::: Records for this task :::

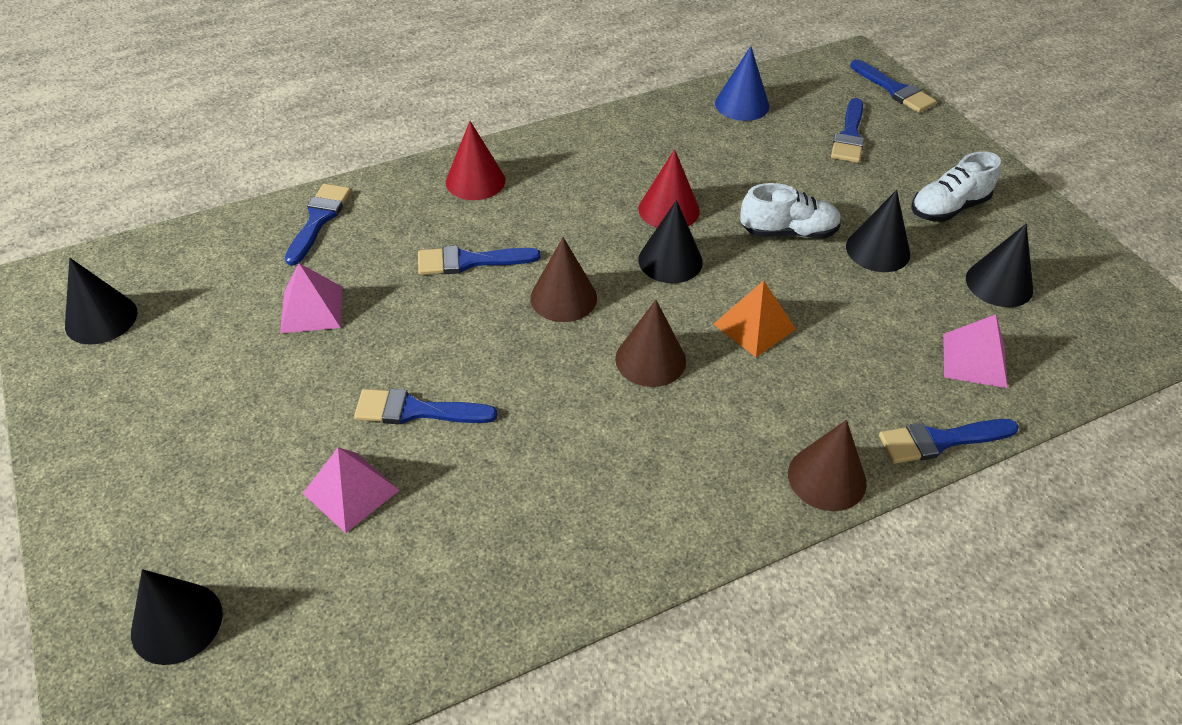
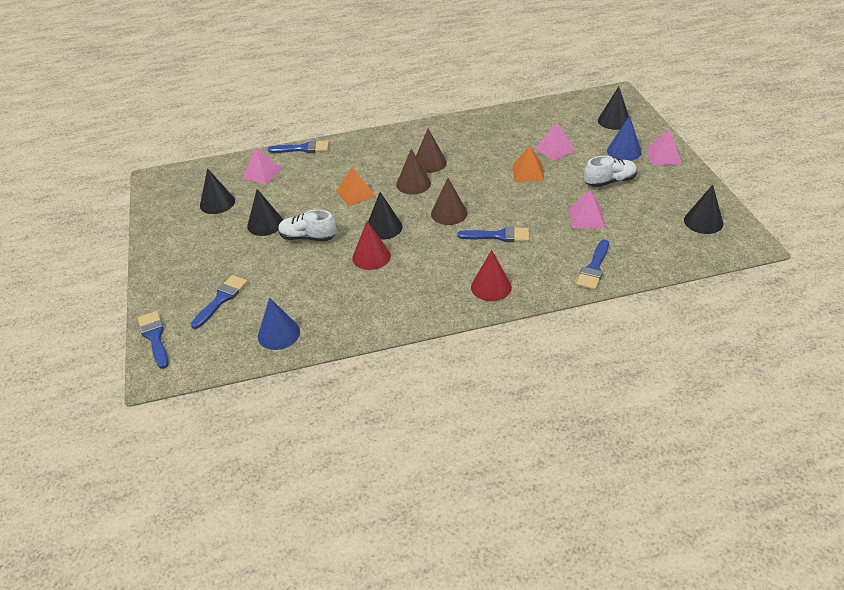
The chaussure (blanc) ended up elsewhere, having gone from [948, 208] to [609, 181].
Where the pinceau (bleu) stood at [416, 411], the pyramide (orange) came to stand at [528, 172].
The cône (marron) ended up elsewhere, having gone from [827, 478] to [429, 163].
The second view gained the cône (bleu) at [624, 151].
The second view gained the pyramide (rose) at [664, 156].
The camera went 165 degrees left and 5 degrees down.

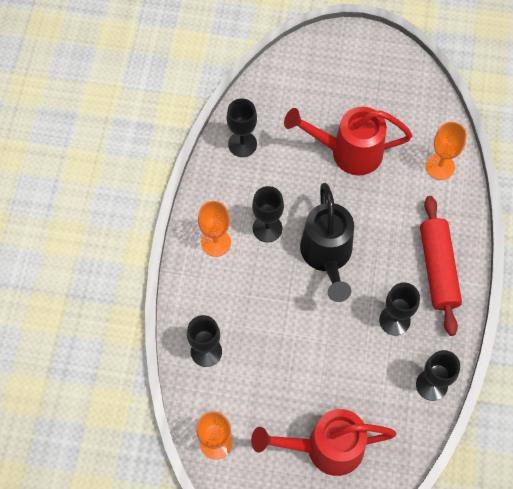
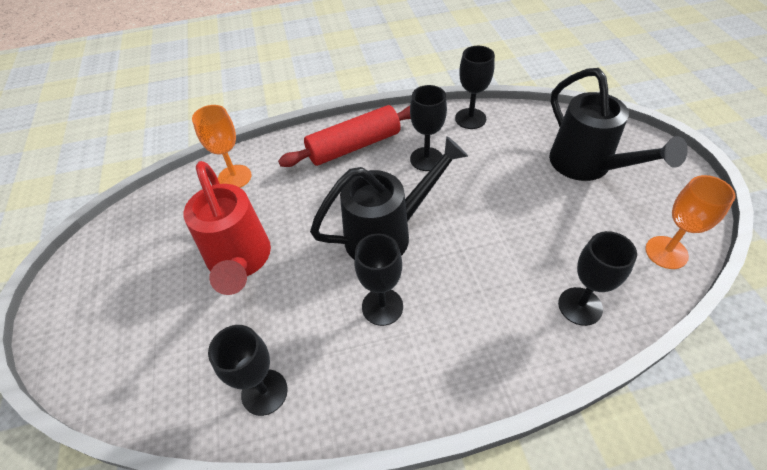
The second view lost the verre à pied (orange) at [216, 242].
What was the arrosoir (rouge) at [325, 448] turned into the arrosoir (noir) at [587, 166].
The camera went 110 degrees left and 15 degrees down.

:::

## Try it
Your task is to set down exactly the lines that run from the line holding "The cône (marron)" through the close of the entries, including both ends. Pictures stay out.

## Written answer
The cône (marron) ended up elsewhere, having gone from [827, 478] to [429, 163].
The second view gained the cône (bleu) at [624, 151].
The second view gained the pyramide (rose) at [664, 156].
The camera went 165 degrees left and 5 degrees down.

The second view lost the verre à pied (orange) at [216, 242].
What was the arrosoir (rouge) at [325, 448] turned into the arrosoir (noir) at [587, 166].
The camera went 110 degrees left and 15 degrees down.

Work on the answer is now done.